ACTION ITEM:
Nothing but the lines from the one containing "R201: 1.5k (+12V, N9) -> 2.2k (+12V, N9)" through the one containing "R202: 15k (GND, N3) -> 15k (+12V, N3)", both included, should be given again, each exactly as written below.

AVAILABLE RECORDS:
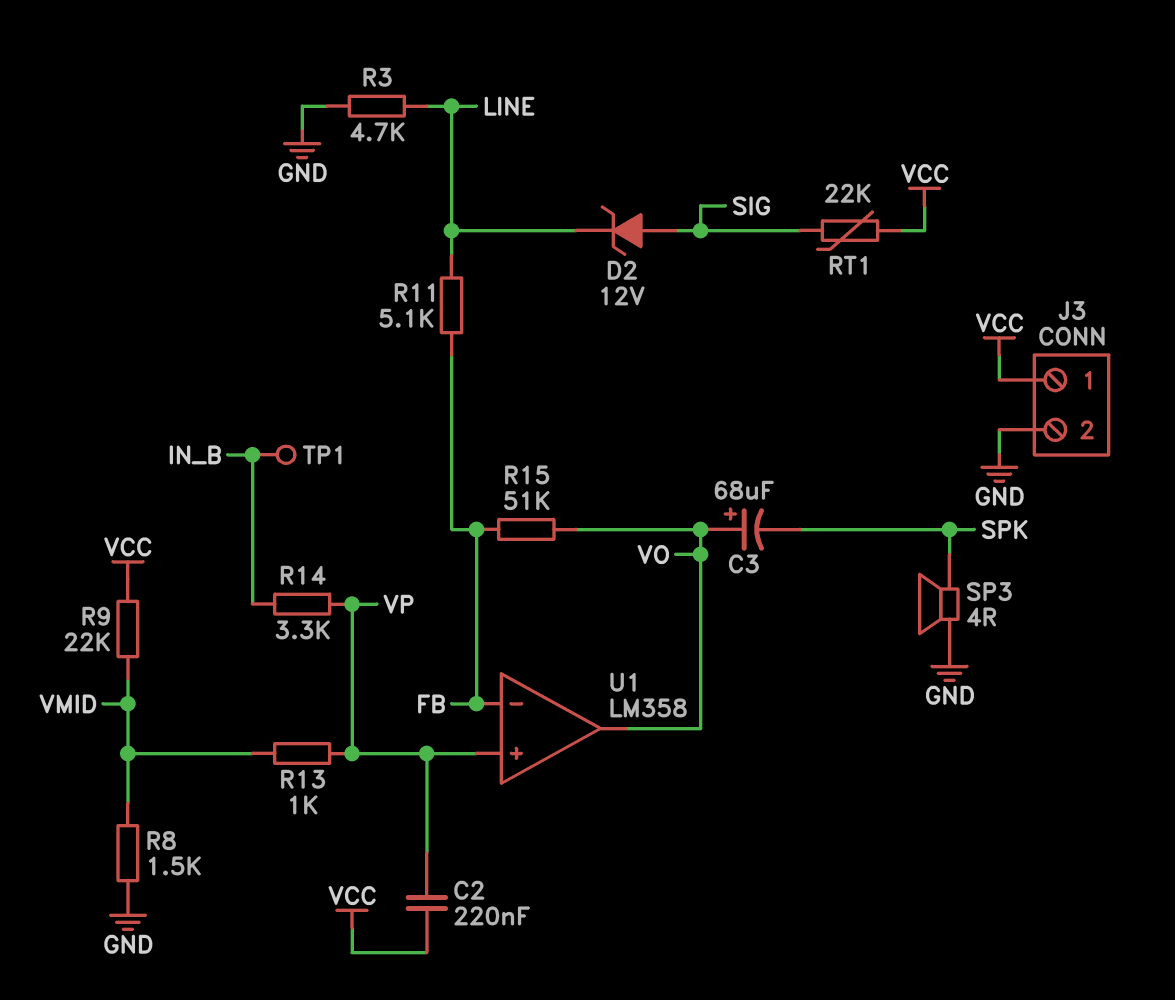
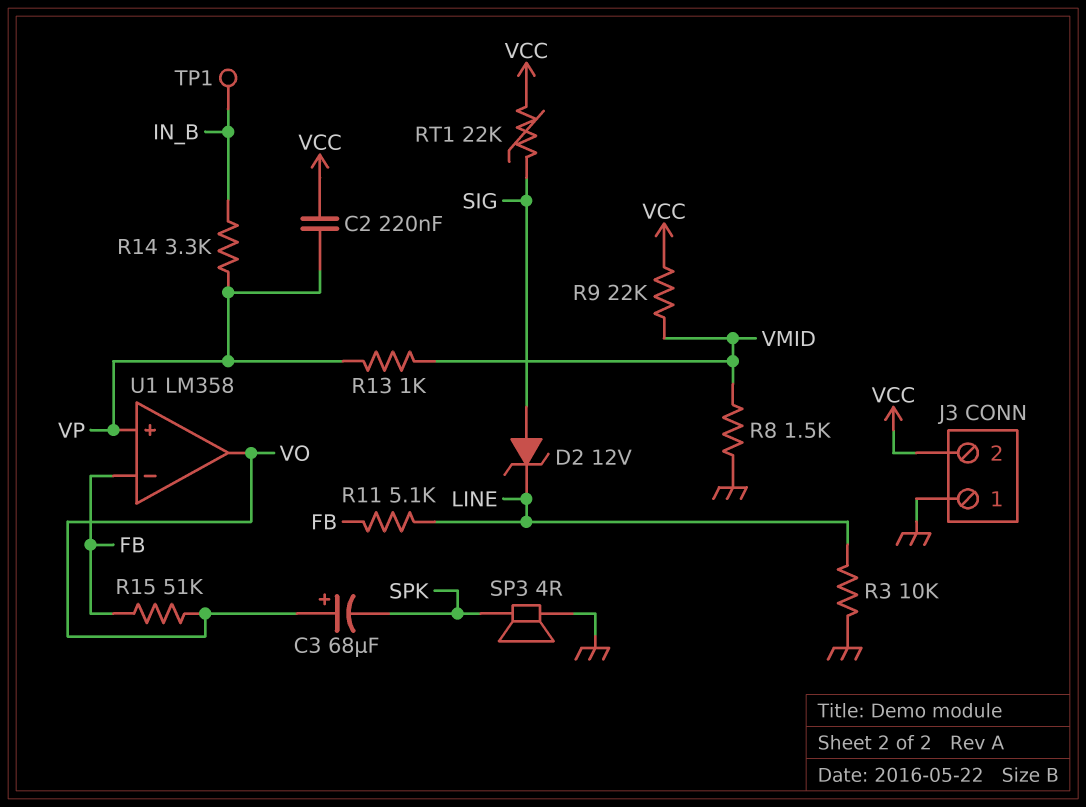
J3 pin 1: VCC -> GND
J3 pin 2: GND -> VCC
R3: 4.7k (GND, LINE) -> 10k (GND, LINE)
--
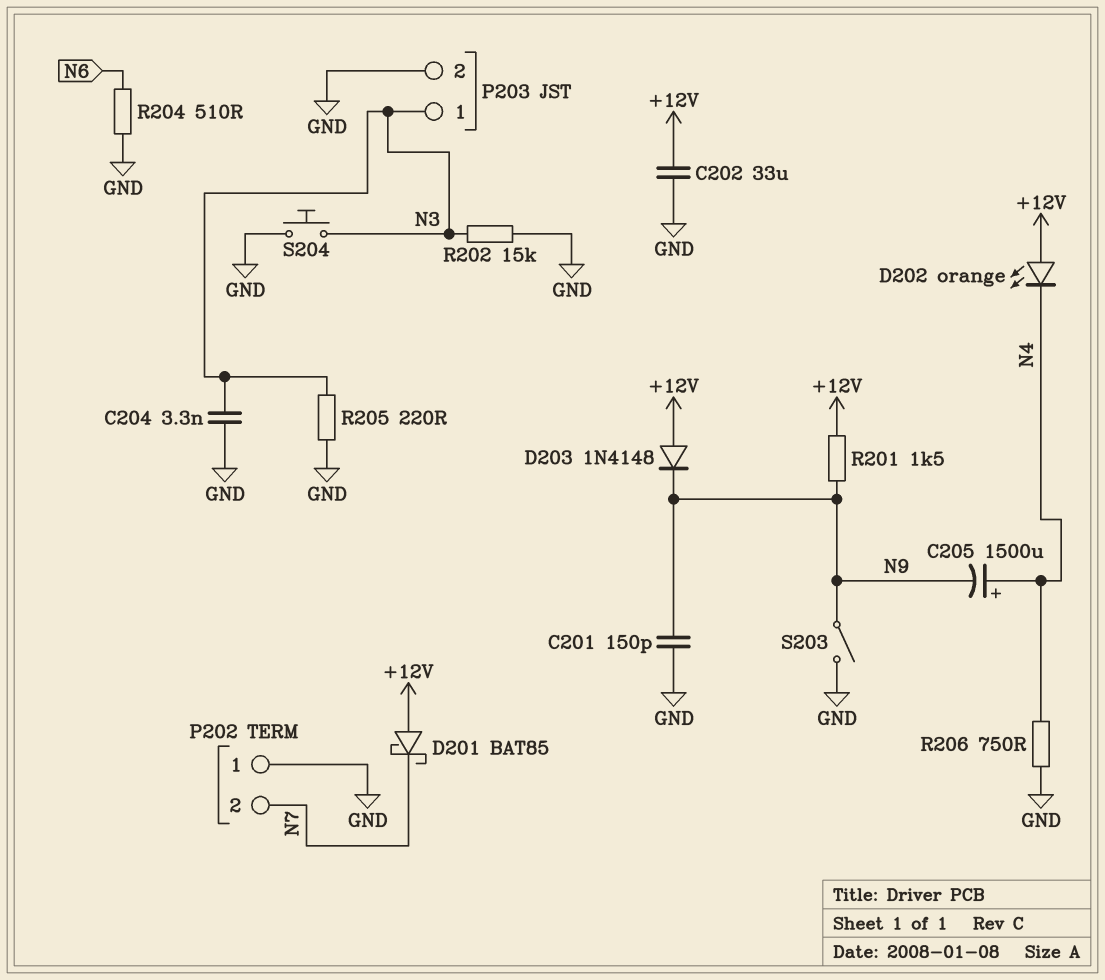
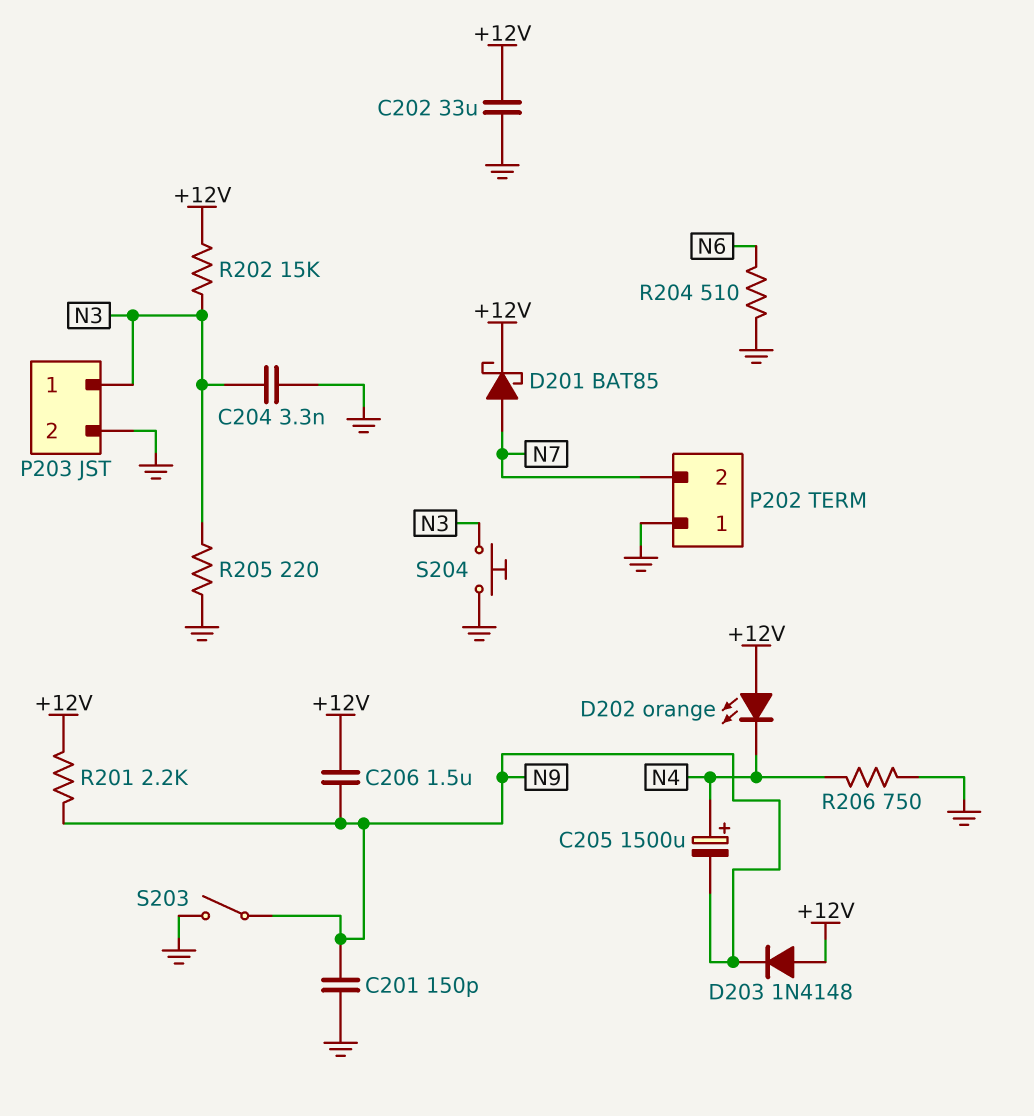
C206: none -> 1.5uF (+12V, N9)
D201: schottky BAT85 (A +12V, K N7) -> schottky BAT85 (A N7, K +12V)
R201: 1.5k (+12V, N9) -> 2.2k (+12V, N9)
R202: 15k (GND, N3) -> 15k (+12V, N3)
* * *
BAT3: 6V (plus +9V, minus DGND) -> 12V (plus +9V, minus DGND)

SOLUTION:
R201: 1.5k (+12V, N9) -> 2.2k (+12V, N9)
R202: 15k (GND, N3) -> 15k (+12V, N3)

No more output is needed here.